The answer is to be an exact copy of the lines below running from the line with "HALL1 pin OUT: D13 -> D8" down to the line with "BT3 pin TXD: 13 -> 6", both ends included, and nothing more.

- DATASET RECORDS -
--------

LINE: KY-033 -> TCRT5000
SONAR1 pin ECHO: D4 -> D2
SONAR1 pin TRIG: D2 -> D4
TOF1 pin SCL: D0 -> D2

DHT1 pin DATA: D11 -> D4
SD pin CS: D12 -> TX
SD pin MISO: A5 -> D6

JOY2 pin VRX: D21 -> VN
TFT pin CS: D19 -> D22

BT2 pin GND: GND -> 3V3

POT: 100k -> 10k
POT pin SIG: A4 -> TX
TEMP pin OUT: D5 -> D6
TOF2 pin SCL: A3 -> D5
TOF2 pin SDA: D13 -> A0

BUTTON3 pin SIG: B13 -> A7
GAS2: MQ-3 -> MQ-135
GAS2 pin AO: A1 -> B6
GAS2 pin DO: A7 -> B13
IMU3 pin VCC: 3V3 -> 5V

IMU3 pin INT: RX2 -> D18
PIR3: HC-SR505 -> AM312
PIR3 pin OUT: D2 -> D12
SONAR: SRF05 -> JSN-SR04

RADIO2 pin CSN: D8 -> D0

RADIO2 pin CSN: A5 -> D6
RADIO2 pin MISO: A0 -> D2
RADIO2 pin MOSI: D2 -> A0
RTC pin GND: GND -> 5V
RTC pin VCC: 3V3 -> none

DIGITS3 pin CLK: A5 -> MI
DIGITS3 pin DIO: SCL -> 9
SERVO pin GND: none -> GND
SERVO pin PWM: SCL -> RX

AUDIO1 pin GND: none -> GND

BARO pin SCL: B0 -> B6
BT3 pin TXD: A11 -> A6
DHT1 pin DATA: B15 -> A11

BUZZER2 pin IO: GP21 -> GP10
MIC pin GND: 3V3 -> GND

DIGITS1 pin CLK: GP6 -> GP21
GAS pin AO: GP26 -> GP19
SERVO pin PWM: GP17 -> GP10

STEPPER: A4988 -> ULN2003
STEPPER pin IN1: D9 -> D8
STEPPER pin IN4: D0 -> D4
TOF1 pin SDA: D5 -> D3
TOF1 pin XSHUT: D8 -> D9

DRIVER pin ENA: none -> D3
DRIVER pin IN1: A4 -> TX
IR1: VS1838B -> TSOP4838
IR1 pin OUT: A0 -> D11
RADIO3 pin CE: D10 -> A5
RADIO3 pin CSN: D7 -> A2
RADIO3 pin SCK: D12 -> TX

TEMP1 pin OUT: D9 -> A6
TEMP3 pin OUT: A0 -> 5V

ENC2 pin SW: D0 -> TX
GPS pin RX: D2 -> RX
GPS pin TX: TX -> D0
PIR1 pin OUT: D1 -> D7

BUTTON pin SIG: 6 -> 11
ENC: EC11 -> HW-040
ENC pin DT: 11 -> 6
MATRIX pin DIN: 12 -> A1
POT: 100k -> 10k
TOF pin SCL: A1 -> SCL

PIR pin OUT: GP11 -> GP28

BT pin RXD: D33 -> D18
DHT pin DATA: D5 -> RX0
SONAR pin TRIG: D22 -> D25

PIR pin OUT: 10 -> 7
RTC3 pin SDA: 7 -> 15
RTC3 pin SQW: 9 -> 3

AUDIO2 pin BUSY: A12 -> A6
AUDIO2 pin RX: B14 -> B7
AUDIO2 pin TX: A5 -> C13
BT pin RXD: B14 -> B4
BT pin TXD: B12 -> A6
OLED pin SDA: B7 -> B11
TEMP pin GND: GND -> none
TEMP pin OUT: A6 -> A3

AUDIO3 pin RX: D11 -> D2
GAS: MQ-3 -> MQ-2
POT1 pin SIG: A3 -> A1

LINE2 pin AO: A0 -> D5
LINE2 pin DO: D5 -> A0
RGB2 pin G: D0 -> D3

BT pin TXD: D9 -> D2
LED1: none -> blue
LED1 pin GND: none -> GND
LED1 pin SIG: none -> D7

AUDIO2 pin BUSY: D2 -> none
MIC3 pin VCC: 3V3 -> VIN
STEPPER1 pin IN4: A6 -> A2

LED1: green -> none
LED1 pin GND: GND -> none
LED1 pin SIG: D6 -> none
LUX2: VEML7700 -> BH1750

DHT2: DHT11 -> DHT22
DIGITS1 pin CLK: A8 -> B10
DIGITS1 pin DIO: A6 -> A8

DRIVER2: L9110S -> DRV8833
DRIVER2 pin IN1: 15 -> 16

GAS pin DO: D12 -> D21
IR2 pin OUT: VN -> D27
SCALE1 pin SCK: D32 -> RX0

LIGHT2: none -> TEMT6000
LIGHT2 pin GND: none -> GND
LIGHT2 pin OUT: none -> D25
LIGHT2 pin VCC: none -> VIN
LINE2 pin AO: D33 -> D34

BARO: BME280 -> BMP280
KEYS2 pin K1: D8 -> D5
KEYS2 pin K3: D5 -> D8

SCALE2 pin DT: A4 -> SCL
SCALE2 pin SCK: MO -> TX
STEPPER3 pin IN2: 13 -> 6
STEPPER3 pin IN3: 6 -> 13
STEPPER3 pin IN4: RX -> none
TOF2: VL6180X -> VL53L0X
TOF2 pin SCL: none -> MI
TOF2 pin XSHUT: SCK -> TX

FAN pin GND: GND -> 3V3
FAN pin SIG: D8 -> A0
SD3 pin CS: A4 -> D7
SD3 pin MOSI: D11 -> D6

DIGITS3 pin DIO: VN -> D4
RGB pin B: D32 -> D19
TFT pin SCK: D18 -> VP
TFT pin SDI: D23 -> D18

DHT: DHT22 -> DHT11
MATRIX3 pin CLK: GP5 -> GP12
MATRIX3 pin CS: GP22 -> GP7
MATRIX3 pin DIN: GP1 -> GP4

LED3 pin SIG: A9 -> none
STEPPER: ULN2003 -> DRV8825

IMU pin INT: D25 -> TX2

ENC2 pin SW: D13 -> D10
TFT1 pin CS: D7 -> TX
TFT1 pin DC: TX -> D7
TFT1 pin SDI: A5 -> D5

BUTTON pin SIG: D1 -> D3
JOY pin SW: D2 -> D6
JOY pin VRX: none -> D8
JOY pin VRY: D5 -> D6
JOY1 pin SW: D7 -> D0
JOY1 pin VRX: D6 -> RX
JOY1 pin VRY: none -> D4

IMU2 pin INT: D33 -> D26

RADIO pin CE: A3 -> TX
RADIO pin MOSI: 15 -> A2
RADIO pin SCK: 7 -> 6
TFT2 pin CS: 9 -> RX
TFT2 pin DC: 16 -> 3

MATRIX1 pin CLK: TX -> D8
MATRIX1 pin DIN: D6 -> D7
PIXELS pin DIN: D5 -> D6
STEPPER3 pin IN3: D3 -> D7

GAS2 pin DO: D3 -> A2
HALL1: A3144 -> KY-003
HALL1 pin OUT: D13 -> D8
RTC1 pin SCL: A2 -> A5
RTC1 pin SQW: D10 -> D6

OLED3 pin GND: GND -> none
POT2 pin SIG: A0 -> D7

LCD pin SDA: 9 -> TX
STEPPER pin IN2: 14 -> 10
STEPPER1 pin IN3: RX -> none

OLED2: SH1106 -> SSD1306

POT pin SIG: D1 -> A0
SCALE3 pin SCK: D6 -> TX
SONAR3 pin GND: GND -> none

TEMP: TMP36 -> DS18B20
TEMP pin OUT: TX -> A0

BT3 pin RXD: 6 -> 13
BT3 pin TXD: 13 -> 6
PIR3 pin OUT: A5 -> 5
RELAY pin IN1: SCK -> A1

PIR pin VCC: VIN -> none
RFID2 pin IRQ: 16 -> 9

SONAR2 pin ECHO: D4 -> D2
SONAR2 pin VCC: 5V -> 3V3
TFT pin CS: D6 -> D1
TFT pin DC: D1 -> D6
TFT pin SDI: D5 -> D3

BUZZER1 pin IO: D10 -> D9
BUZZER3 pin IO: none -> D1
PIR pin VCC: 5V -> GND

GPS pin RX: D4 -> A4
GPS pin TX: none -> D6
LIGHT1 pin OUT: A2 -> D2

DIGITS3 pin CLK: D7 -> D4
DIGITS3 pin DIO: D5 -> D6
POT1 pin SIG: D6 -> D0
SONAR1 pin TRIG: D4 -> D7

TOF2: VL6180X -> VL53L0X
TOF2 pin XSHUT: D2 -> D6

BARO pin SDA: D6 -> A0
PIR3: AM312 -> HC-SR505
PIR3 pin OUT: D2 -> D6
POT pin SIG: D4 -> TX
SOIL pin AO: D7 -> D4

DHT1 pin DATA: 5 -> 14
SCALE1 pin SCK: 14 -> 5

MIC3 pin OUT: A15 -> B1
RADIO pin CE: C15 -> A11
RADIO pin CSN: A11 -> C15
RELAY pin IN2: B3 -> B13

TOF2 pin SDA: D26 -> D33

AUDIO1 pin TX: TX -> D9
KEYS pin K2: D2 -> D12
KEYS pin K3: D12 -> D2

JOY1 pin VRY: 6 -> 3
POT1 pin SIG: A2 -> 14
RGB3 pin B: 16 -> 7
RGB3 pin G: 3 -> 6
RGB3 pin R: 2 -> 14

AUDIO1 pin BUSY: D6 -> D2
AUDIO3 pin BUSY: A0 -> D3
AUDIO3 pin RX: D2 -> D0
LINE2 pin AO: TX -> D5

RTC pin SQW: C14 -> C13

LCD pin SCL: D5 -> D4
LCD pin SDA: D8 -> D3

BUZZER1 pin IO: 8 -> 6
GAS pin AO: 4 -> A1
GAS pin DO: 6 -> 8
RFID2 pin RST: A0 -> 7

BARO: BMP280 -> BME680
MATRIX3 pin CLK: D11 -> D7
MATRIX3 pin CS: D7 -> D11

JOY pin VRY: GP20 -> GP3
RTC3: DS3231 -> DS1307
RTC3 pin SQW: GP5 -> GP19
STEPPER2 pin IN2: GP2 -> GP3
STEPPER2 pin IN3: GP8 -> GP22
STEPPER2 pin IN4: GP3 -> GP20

--------

- WRITTEN ANSWER -
HALL1 pin OUT: D13 -> D8
RTC1 pin SCL: A2 -> A5
RTC1 pin SQW: D10 -> D6

OLED3 pin GND: GND -> none
POT2 pin SIG: A0 -> D7

LCD pin SDA: 9 -> TX
STEPPER pin IN2: 14 -> 10
STEPPER1 pin IN3: RX -> none

OLED2: SH1106 -> SSD1306

POT pin SIG: D1 -> A0
SCALE3 pin SCK: D6 -> TX
SONAR3 pin GND: GND -> none

TEMP: TMP36 -> DS18B20
TEMP pin OUT: TX -> A0

BT3 pin RXD: 6 -> 13
BT3 pin TXD: 13 -> 6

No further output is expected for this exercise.